• **EXERCISE DETAILS**:
What do the lines say from the one containing "red watering can: 1 -> 0" to the end of the records? Restate them word for word, and only those.

━━ TASK INPUT

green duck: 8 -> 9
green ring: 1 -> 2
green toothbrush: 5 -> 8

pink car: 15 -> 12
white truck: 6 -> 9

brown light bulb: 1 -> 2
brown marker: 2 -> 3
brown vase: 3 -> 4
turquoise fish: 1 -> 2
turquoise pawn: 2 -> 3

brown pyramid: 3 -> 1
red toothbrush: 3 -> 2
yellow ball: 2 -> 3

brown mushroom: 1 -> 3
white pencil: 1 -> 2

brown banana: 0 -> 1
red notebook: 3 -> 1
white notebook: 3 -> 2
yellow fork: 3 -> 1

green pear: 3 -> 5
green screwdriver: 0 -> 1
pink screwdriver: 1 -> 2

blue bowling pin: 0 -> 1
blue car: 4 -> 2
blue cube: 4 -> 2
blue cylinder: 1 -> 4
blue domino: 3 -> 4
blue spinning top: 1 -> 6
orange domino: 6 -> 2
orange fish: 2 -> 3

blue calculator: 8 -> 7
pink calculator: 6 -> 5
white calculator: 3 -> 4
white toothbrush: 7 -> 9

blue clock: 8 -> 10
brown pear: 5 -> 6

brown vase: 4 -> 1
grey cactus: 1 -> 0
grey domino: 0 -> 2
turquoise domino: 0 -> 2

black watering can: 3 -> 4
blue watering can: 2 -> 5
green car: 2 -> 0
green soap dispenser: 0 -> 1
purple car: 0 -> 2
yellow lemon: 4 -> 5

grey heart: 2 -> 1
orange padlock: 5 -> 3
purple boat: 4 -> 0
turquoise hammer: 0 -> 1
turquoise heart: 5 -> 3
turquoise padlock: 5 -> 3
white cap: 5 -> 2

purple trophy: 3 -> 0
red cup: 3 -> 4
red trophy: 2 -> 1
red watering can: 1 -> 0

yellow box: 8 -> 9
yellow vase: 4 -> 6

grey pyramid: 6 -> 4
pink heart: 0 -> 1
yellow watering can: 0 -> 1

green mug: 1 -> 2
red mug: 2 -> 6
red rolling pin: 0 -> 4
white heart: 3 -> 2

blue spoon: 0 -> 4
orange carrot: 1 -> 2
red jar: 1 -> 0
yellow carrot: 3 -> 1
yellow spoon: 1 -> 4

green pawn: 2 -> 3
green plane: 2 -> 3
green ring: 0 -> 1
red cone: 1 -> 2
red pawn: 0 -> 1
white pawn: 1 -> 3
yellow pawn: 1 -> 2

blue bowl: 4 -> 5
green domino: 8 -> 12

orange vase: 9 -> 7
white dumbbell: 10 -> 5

━━━━

• **ANSWER BOX**:
red watering can: 1 -> 0

yellow box: 8 -> 9
yellow vase: 4 -> 6

grey pyramid: 6 -> 4
pink heart: 0 -> 1
yellow watering can: 0 -> 1

green mug: 1 -> 2
red mug: 2 -> 6
red rolling pin: 0 -> 4
white heart: 3 -> 2

blue spoon: 0 -> 4
orange carrot: 1 -> 2
red jar: 1 -> 0
yellow carrot: 3 -> 1
yellow spoon: 1 -> 4

green pawn: 2 -> 3
green plane: 2 -> 3
green ring: 0 -> 1
red cone: 1 -> 2
red pawn: 0 -> 1
white pawn: 1 -> 3
yellow pawn: 1 -> 2

blue bowl: 4 -> 5
green domino: 8 -> 12

orange vase: 9 -> 7
white dumbbell: 10 -> 5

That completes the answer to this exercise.